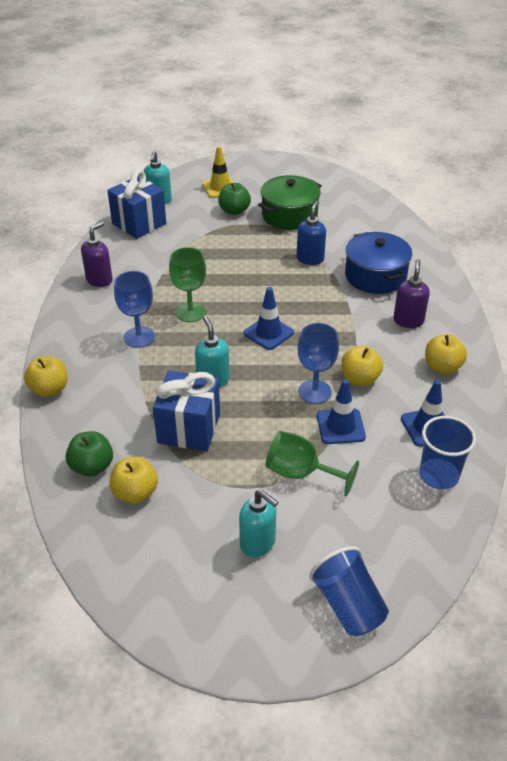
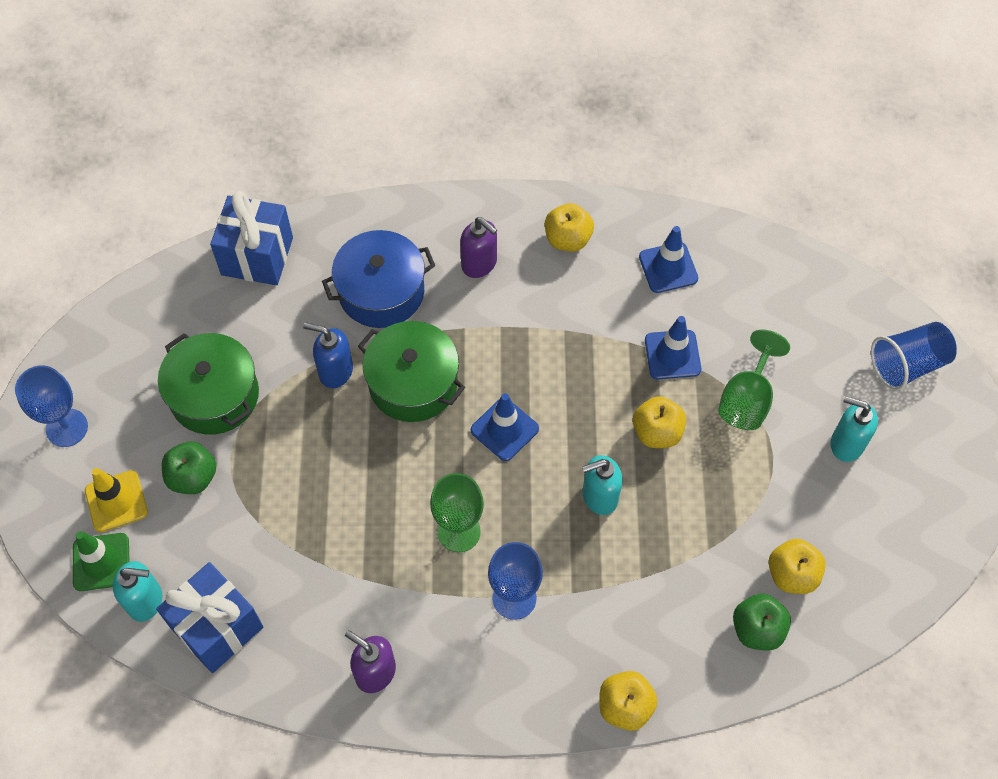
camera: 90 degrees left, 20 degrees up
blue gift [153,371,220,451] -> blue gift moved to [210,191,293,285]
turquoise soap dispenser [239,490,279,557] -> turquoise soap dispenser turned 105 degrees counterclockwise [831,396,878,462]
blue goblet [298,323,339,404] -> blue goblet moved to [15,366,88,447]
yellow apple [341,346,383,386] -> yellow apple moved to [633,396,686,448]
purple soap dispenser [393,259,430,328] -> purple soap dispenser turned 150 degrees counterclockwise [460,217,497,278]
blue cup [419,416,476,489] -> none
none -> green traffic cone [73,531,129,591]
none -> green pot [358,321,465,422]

### [THE PROBLEM]
Reproduce the entries above exactly, but only the lines between the line holding "turquoise soap dispenser [239,490,279,557]" and the line holding "blue goblet [298,323,339,404]", inclusive.

### [OUTPUT OF THE TASK]
turquoise soap dispenser [239,490,279,557] -> turquoise soap dispenser turned 105 degrees counterclockwise [831,396,878,462]
blue goblet [298,323,339,404] -> blue goblet moved to [15,366,88,447]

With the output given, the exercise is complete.